(WHAT TO DO): Starting with the line that contains "LED pin SIG: D5 -> VP" and stopping after the line that contains "SCALE3 pin SCK: none -> D22", copy the entries below exactly. Include nothing else.

(GIVEN RECORDS):
___

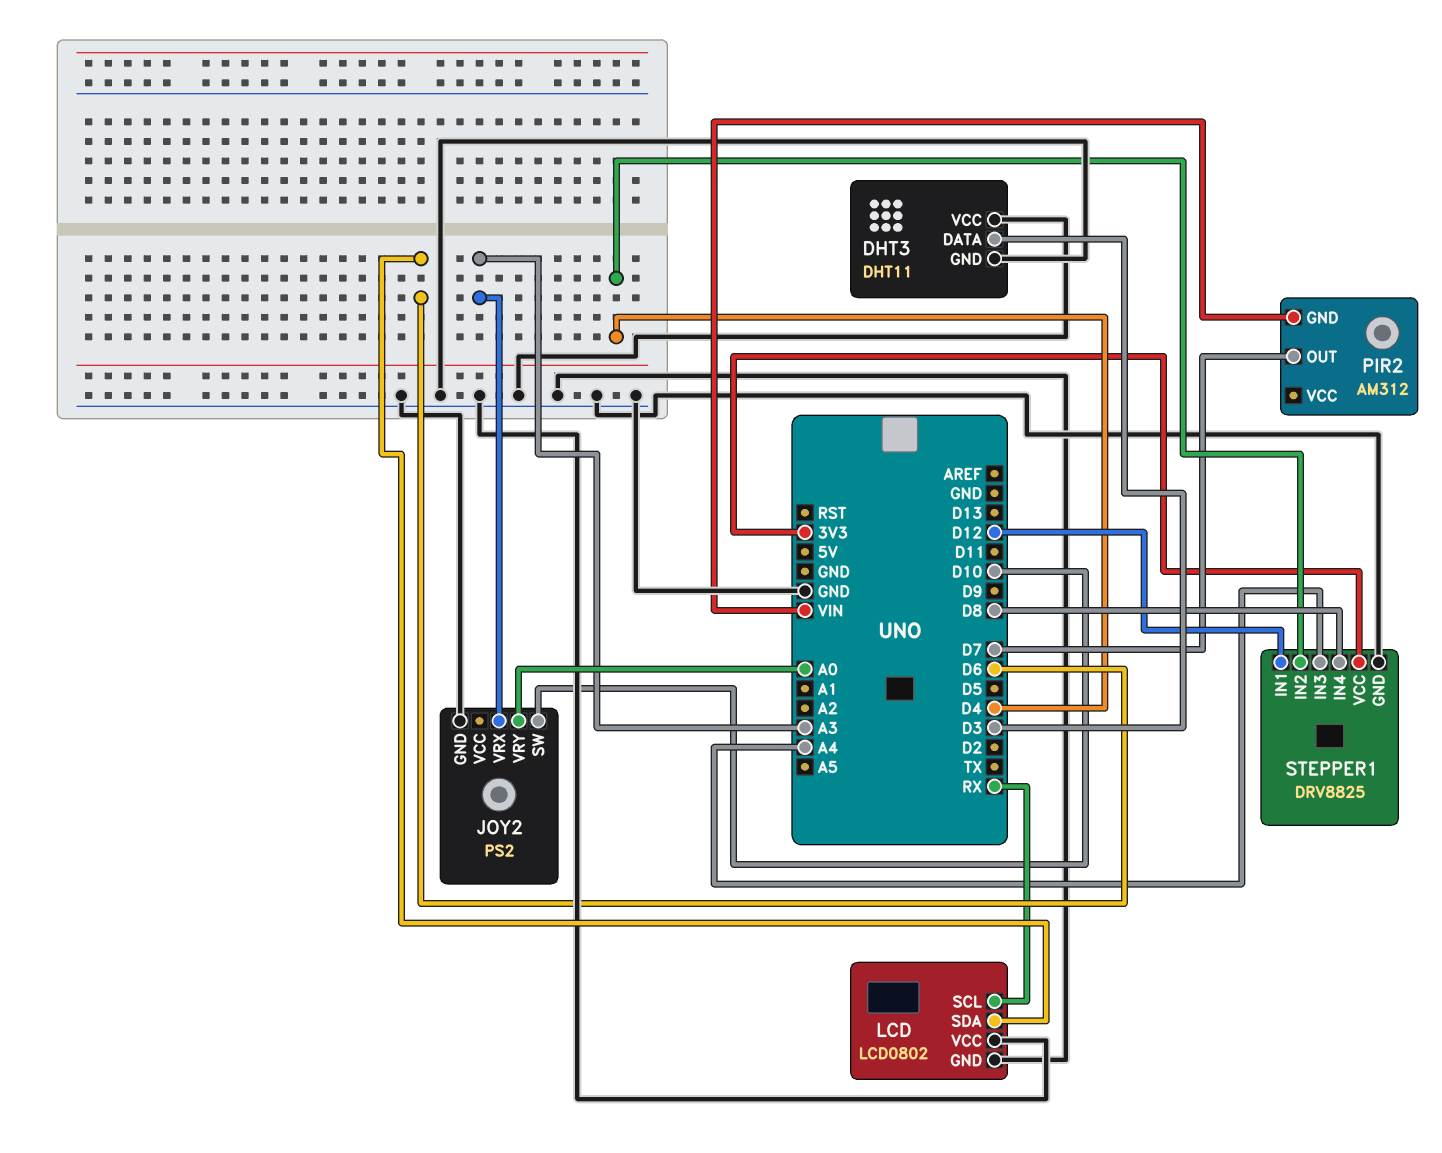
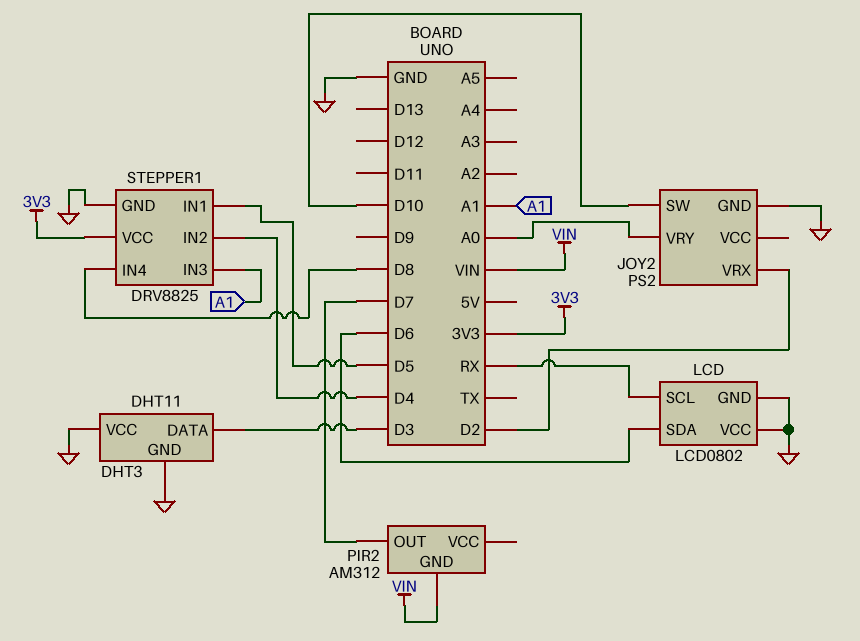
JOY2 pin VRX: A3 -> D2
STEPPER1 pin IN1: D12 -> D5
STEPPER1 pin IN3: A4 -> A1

___

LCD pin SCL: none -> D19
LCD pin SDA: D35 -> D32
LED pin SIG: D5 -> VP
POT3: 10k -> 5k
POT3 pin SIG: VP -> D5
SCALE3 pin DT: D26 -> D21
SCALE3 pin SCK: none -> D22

___

(TASK ANSWER):
LED pin SIG: D5 -> VP
POT3: 10k -> 5k
POT3 pin SIG: VP -> D5
SCALE3 pin DT: D26 -> D21
SCALE3 pin SCK: none -> D22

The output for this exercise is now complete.